REQUIREMENT: From the records below, set down exactly the lines starting with the line that contains "P1 pin 2: COM -> VDD" and going on through the line that contains "SW6: button (IN2, VDD) -> button (SEL3, VDD)". Nothing else is wanted.

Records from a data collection
BEGIN

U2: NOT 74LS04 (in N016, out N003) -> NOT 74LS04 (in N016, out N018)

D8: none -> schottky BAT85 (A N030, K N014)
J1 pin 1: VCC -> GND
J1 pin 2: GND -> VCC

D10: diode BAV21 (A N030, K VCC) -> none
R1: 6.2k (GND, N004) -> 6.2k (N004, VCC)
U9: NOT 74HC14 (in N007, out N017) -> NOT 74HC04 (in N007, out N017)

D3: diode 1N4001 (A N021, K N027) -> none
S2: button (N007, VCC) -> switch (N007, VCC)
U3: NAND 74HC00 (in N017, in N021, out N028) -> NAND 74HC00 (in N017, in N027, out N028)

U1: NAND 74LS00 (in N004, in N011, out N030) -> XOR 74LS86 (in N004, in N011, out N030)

END
BEGIN

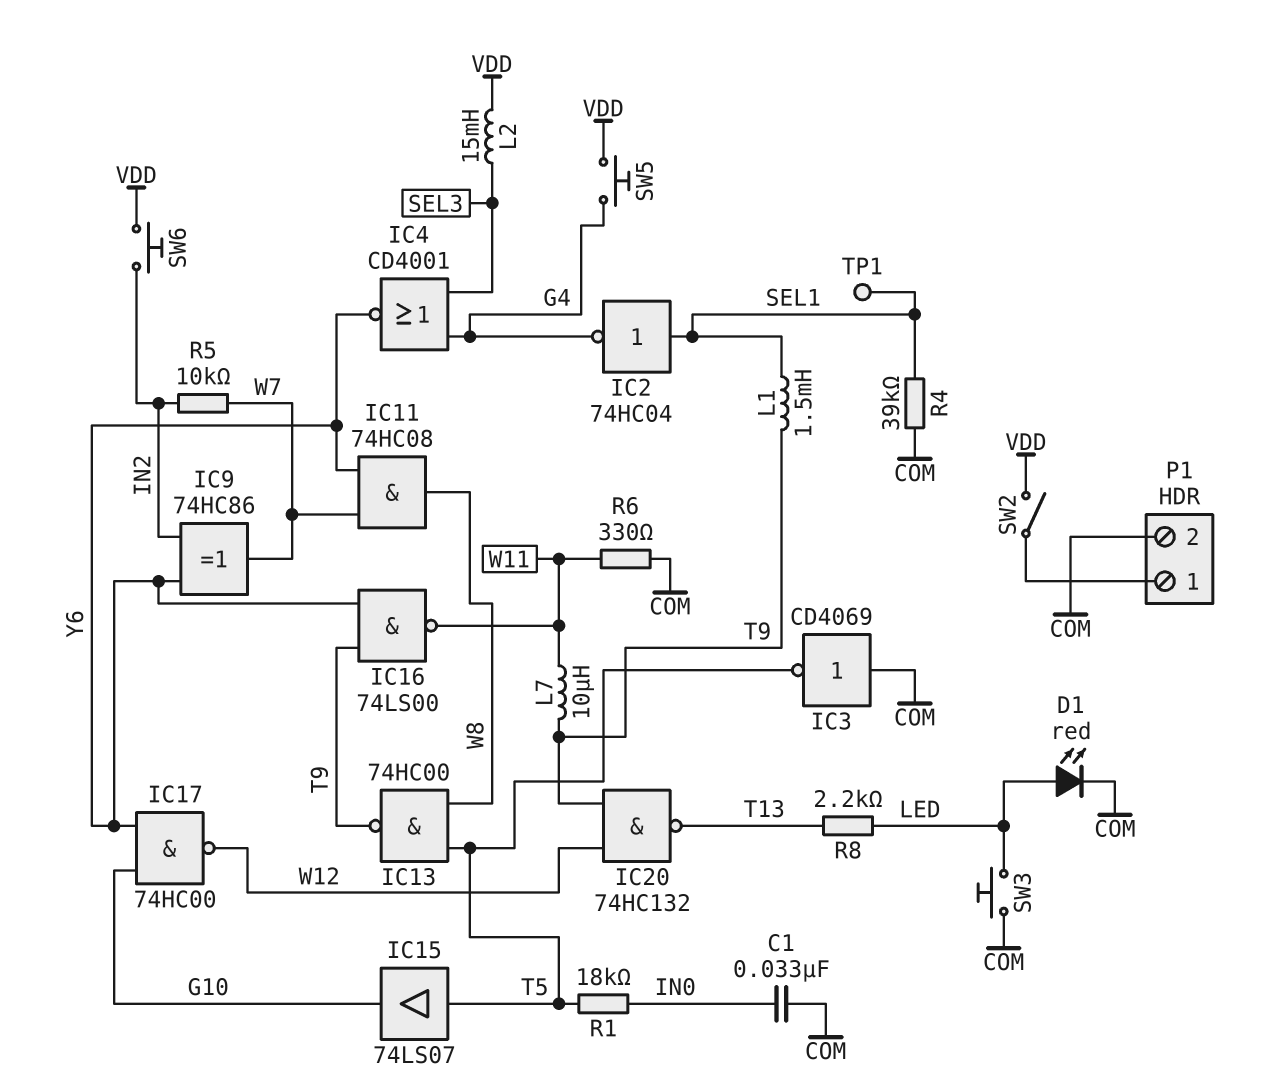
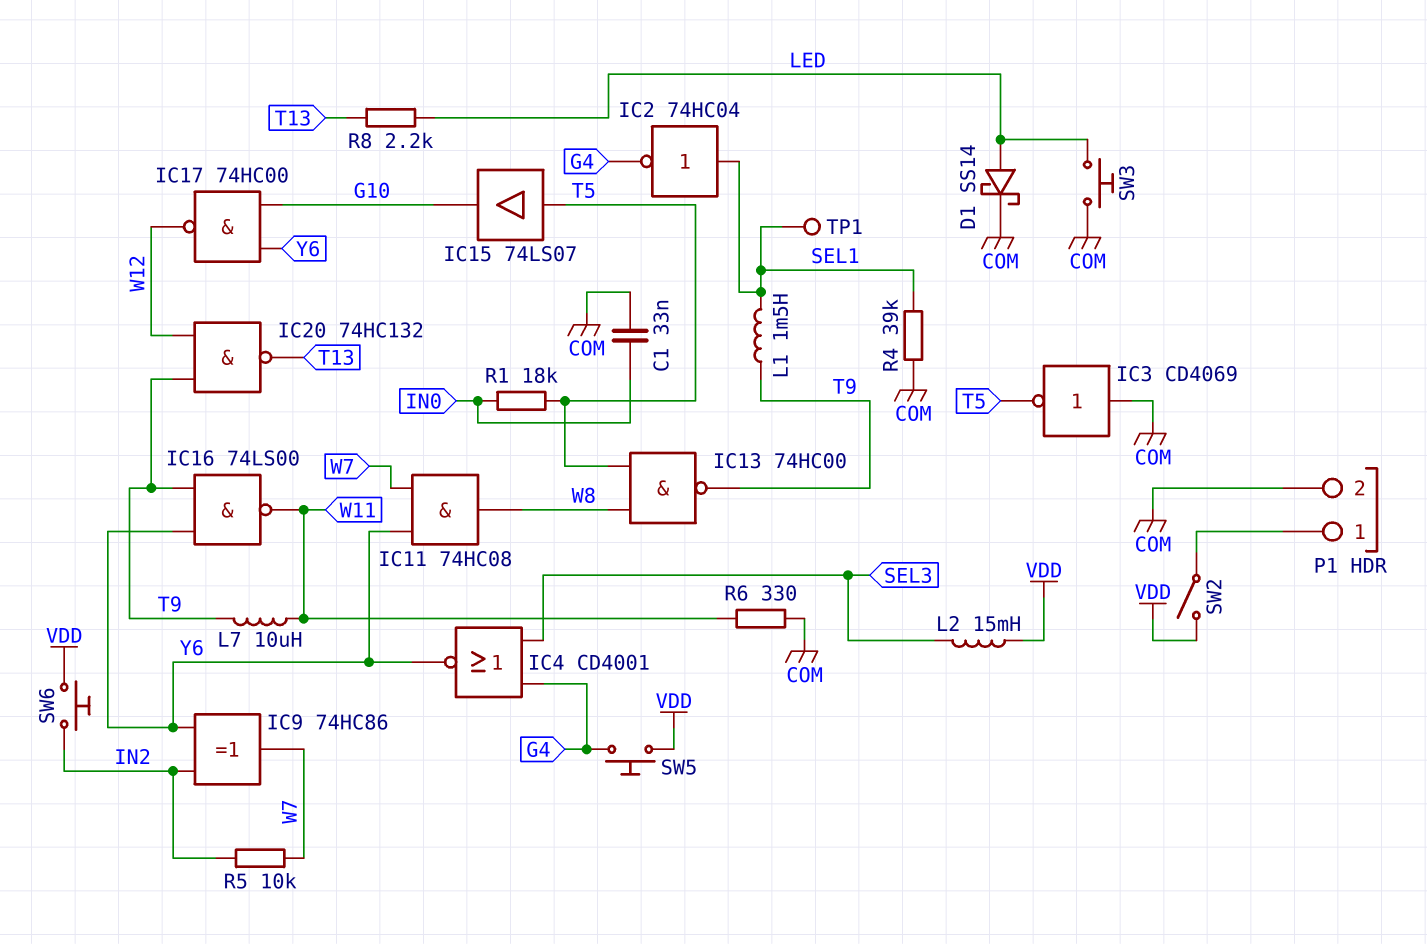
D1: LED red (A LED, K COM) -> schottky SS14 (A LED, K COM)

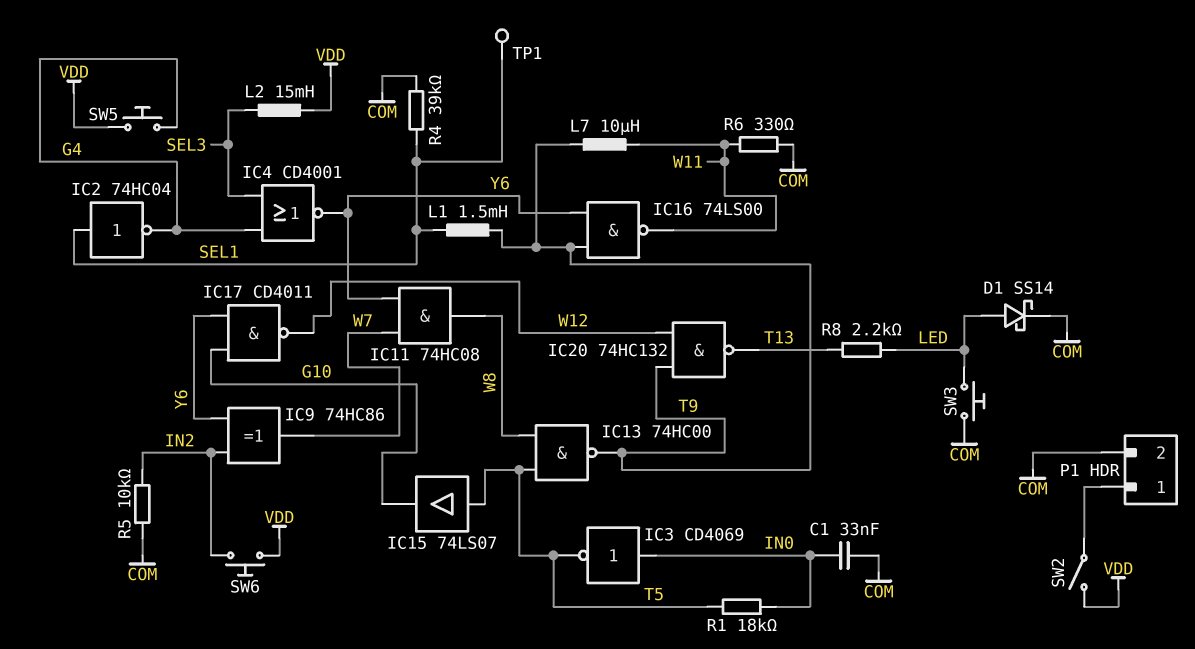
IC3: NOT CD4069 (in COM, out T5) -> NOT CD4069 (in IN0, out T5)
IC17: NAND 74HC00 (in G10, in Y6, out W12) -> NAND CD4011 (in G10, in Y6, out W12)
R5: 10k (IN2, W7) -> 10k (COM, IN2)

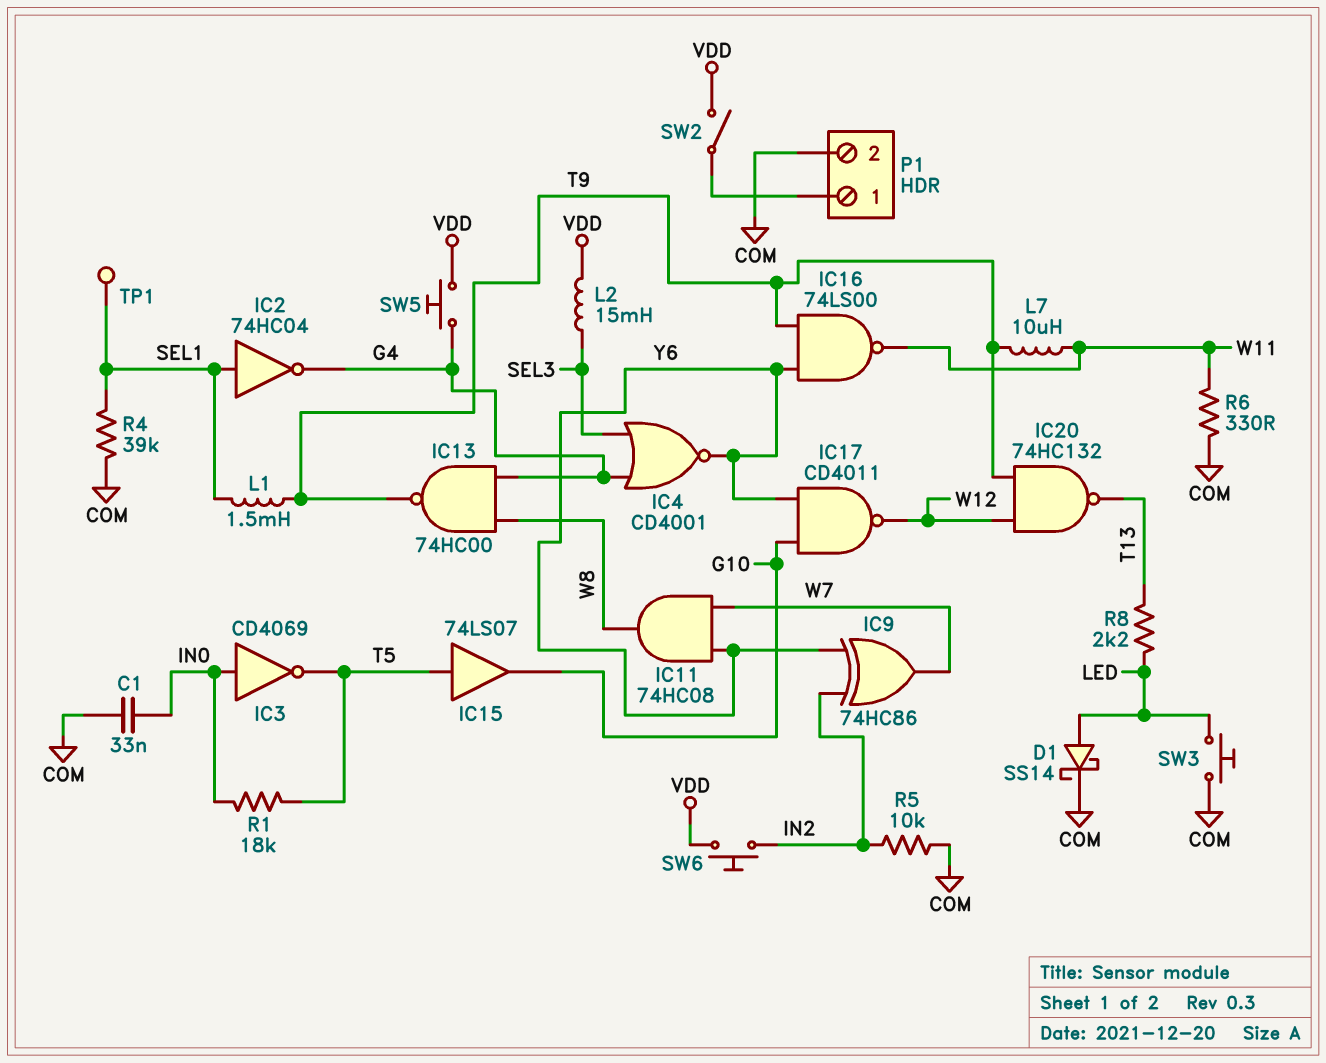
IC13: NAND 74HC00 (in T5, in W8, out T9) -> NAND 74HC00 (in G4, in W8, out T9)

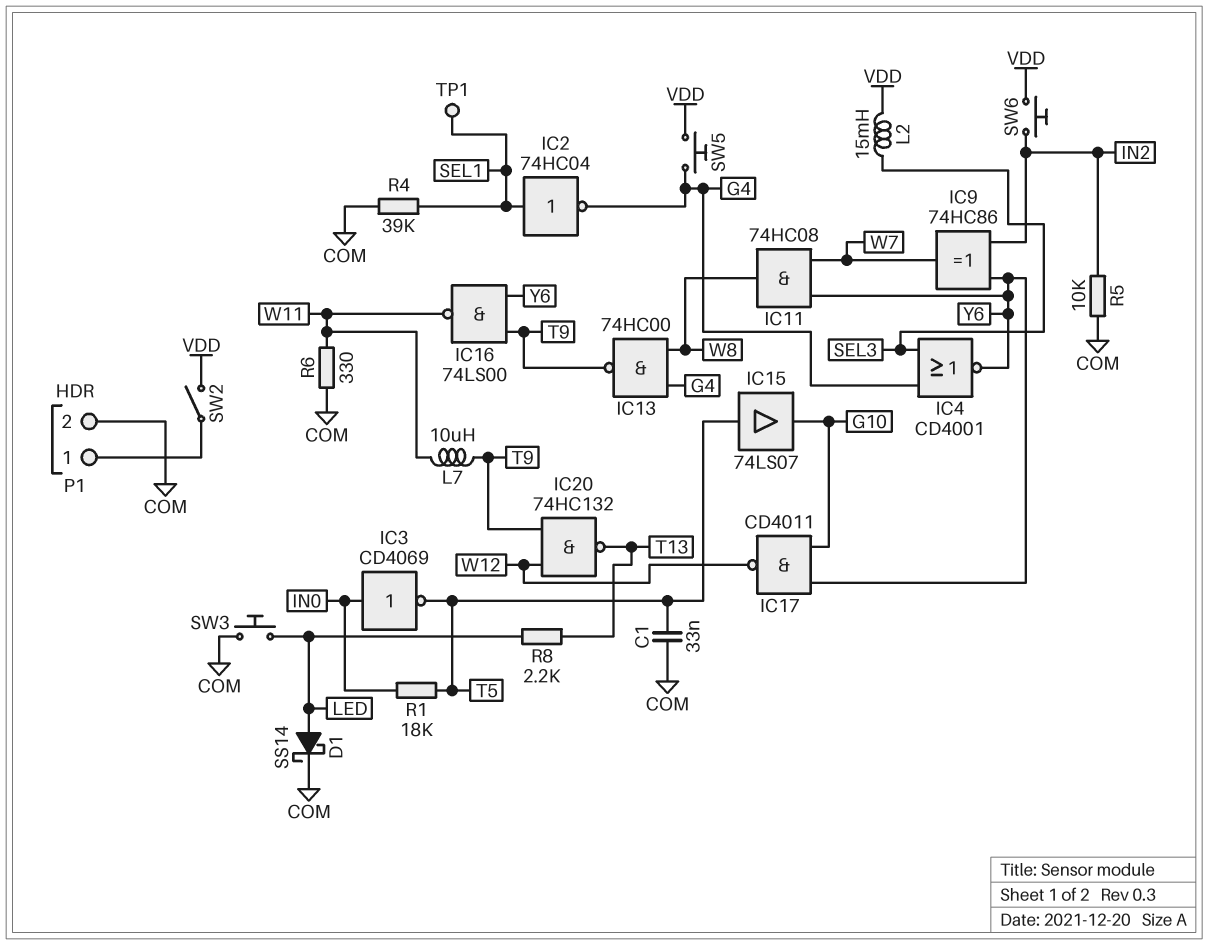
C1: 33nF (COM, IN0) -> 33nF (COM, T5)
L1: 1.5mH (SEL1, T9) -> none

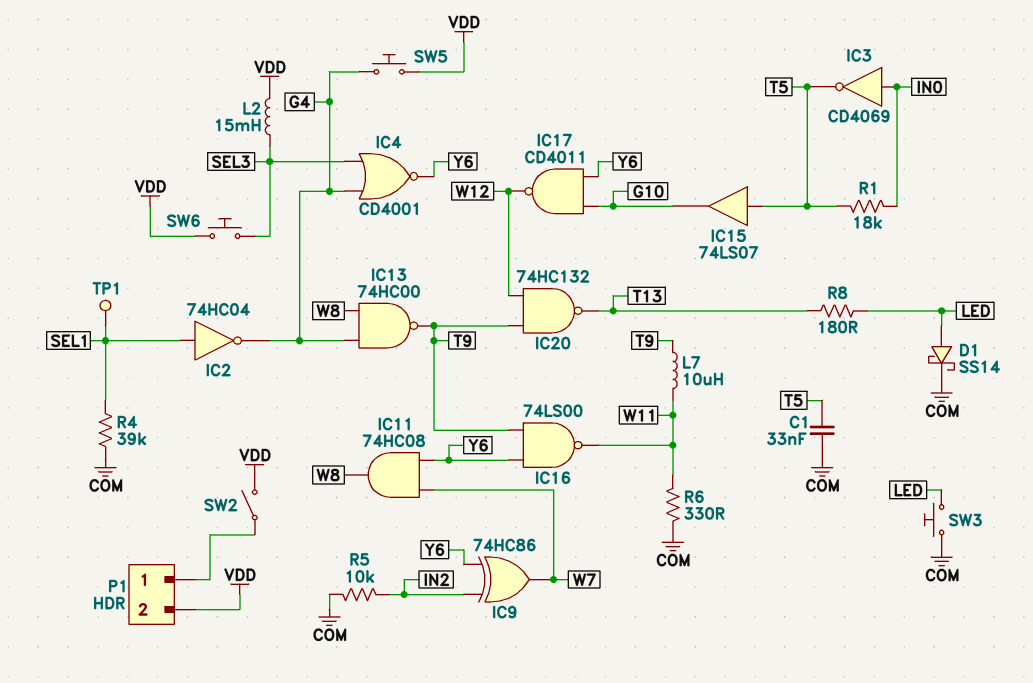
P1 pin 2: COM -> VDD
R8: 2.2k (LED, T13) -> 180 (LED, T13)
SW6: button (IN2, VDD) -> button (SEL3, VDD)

END

OUTPUT:
P1 pin 2: COM -> VDD
R8: 2.2k (LED, T13) -> 180 (LED, T13)
SW6: button (IN2, VDD) -> button (SEL3, VDD)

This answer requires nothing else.